* **Information given**
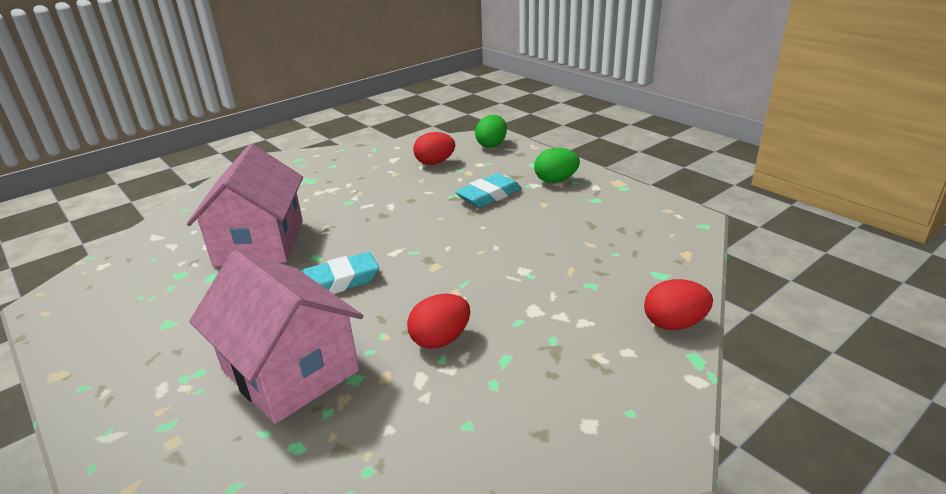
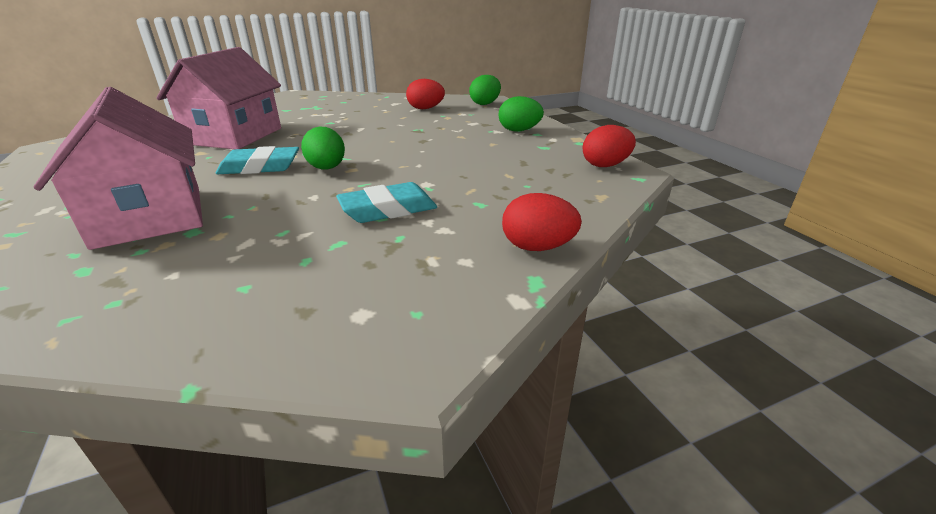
camera: 15 degrees right, 0 degrees up
red egg [407,294,470,349] -> red egg moved to [583,125,636,167]
turquoise eraser [455,173,522,208] -> turquoise eraser moved to [336,182,437,223]
none -> green egg [301,127,345,170]

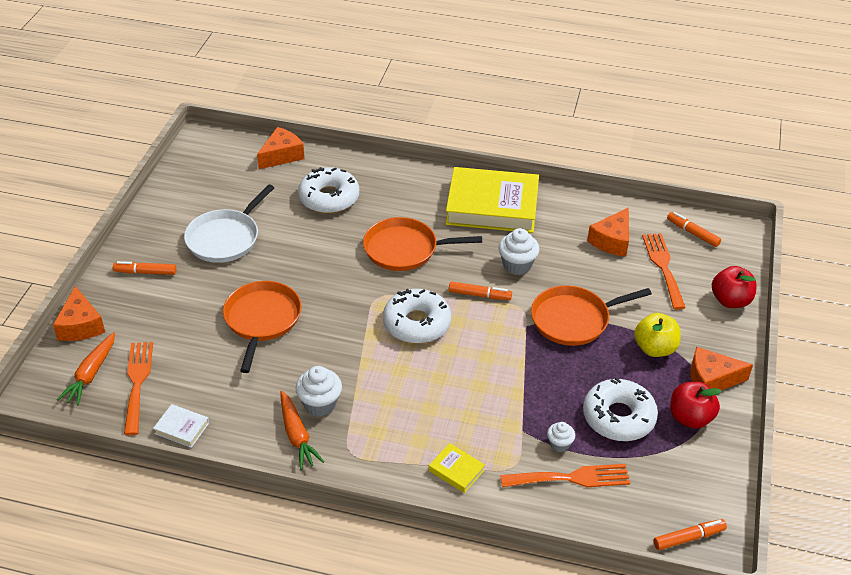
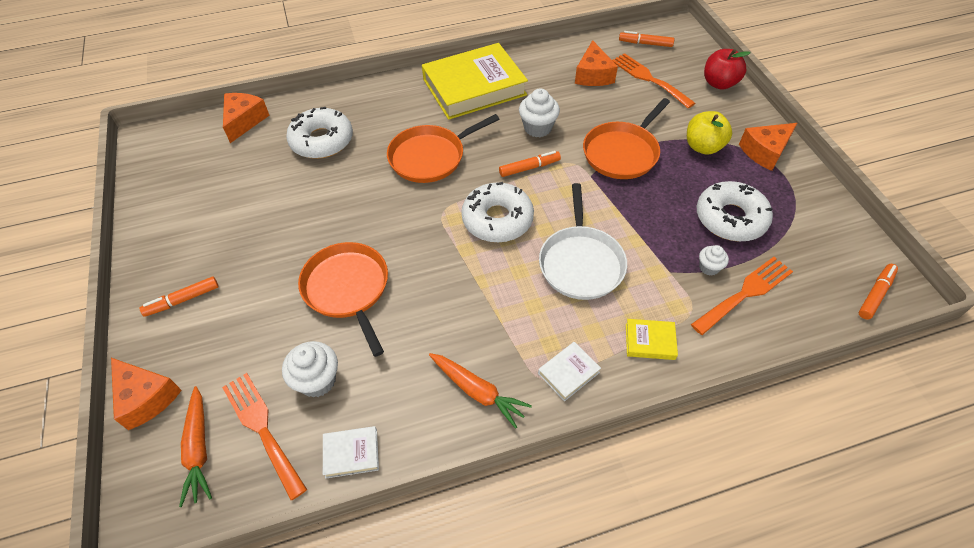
camera: 30 degrees left, 10 degrees up
white pan [184,184,274,263] -> white pan moved to [539,183,627,300]
white cupcake [295,366,342,416] -> white cupcake moved to [282,341,338,398]
red apple [670,382,722,429] -> none
none -> white book [538,342,601,401]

* **How to complete this task**
Repeat nothing before the line containing "camera: 30 degrees left, 10 degrees up"; repeat that line and every later line of the listing exactly.

* **Answer box**
camera: 30 degrees left, 10 degrees up
white pan [184,184,274,263] -> white pan moved to [539,183,627,300]
white cupcake [295,366,342,416] -> white cupcake moved to [282,341,338,398]
red apple [670,382,722,429] -> none
none -> white book [538,342,601,401]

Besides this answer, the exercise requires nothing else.